• _ABOUT THIS TASK_
Where the line holding "white brick A8" appears, start copying, and continue exactly through the last line of the listing, skipping pictures.

• _INFORMATION SHOWN_
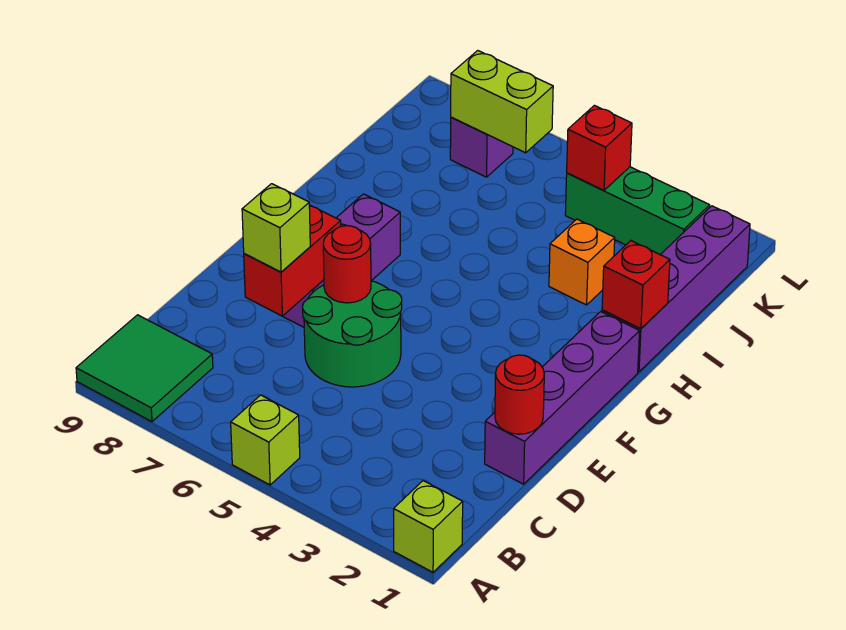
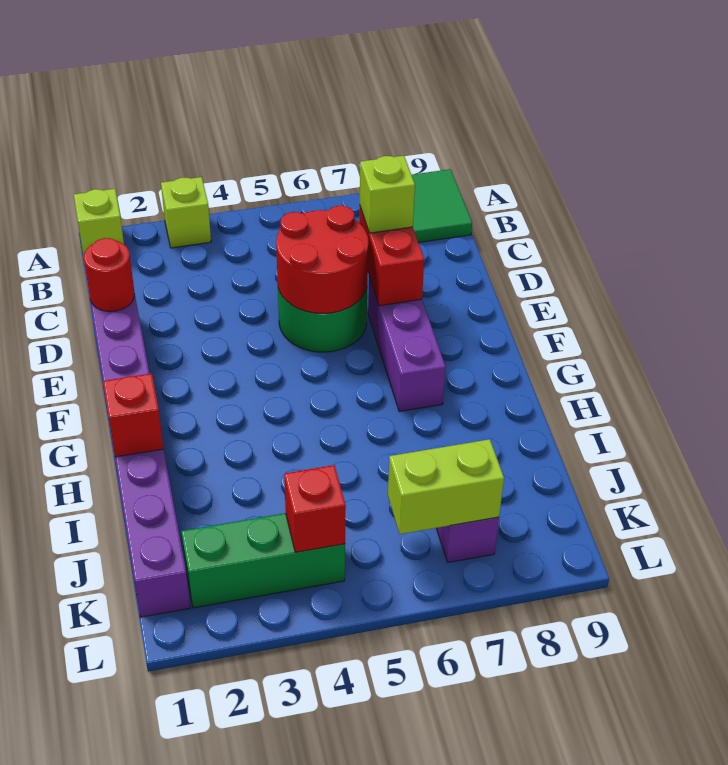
lime brick A5 level 1 -> lime brick A3 level 1
red round brick E6 level 2 -> red round brick D5:E6 level 2
orange brick I3 level 1 -> none

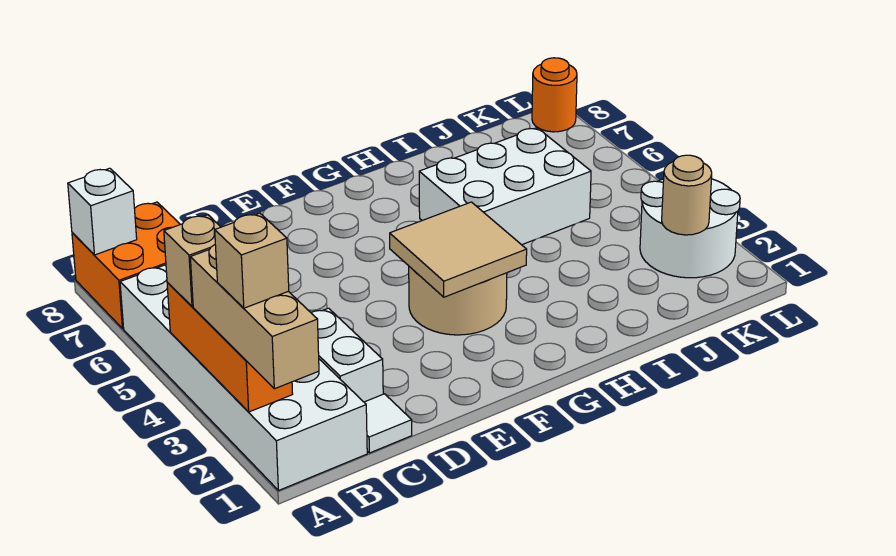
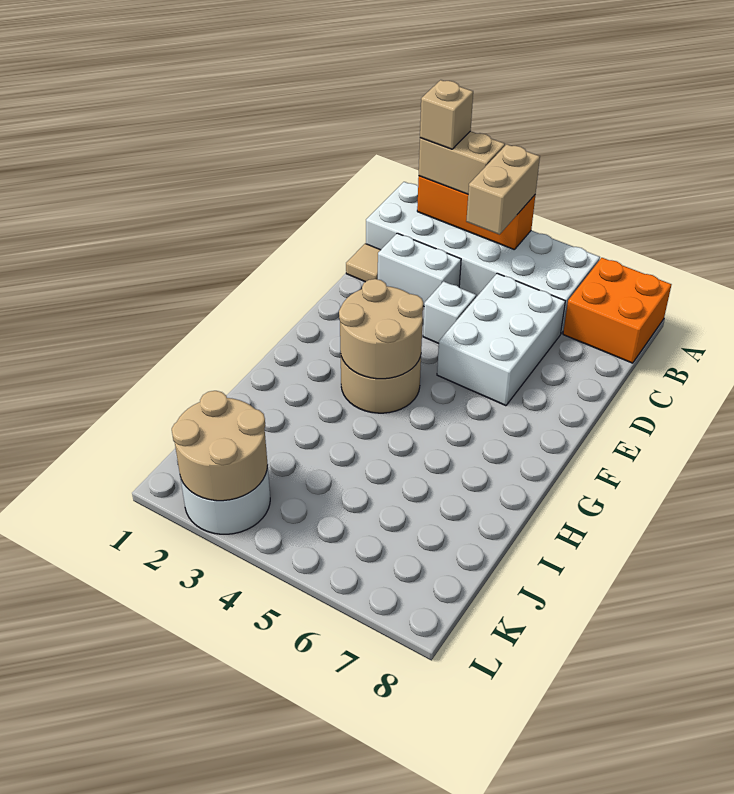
tan brick A1:A3 level 3 -> tan brick A2:A3 level 3
tan brick A4 level 3 -> tan brick A4:B4 level 3
white brick A8 level 2 -> white brick D4 level 1
white tile C1 level 1 -> tan tile C1 level 1
tan tile F3:G4 level 2 -> tan round brick F3:G4 level 2
white brick H5:J6 level 1 -> white brick C5:E6 level 1
tan round brick K2 level 2 -> tan round brick K2:L3 level 2
orange round brick L8 level 1 -> none

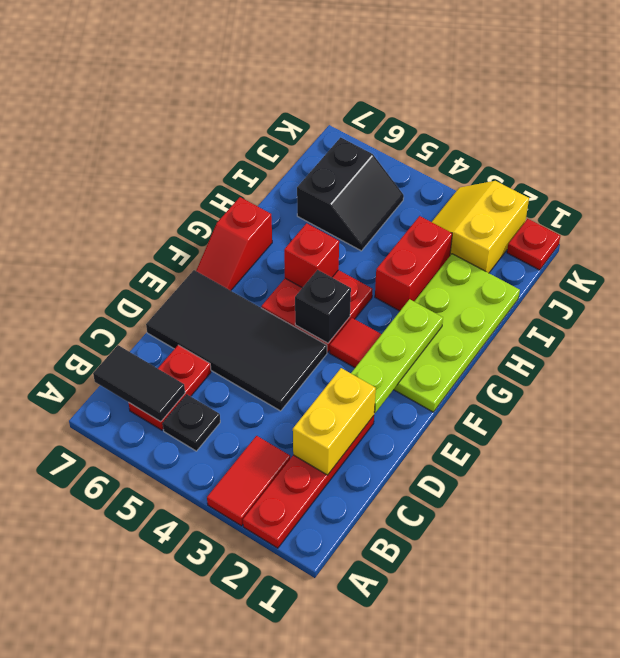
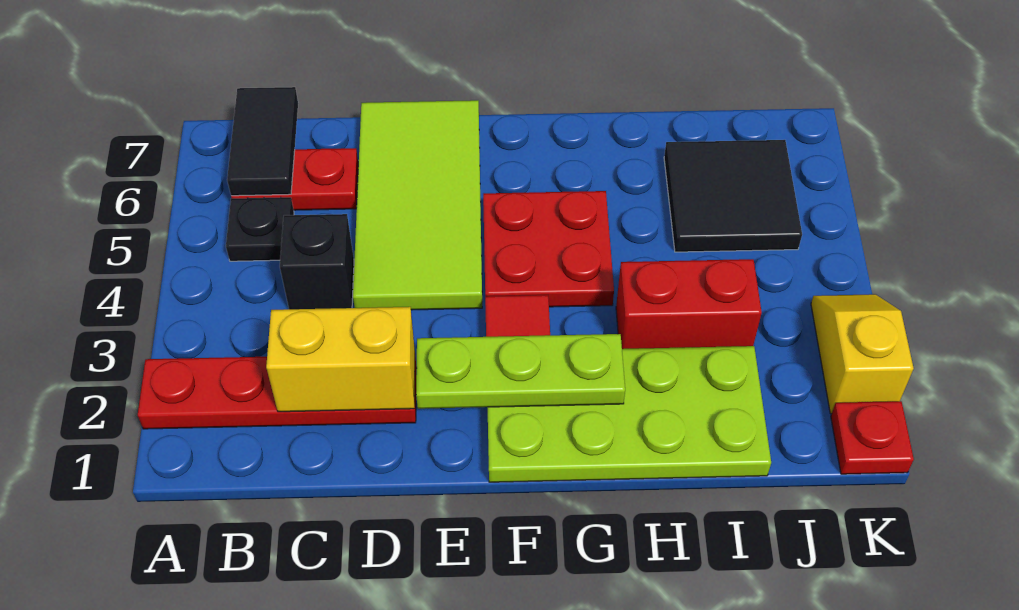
red tile A3:B3 level 1 -> none
black tile D4:E7 level 1 -> lime tile D4:E7 level 1
black brick F4 level 2 -> black brick C4 level 1
red slope F7:G7 level 1 top G -> none
red brick G5 level 2 -> none
black slope I5:J6 level 1 top 6 -> black tile I5:J6 level 1
yellow slope J2:K3 level 1 top 2 -> yellow slope K2:K3 level 1 top 2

• _SOLVED PROBLEM_
white brick A8 level 2 -> white brick D4 level 1
white tile C1 level 1 -> tan tile C1 level 1
tan tile F3:G4 level 2 -> tan round brick F3:G4 level 2
white brick H5:J6 level 1 -> white brick C5:E6 level 1
tan round brick K2 level 2 -> tan round brick K2:L3 level 2
orange round brick L8 level 1 -> none

red tile A3:B3 level 1 -> none
black tile D4:E7 level 1 -> lime tile D4:E7 level 1
black brick F4 level 2 -> black brick C4 level 1
red slope F7:G7 level 1 top G -> none
red brick G5 level 2 -> none
black slope I5:J6 level 1 top 6 -> black tile I5:J6 level 1
yellow slope J2:K3 level 1 top 2 -> yellow slope K2:K3 level 1 top 2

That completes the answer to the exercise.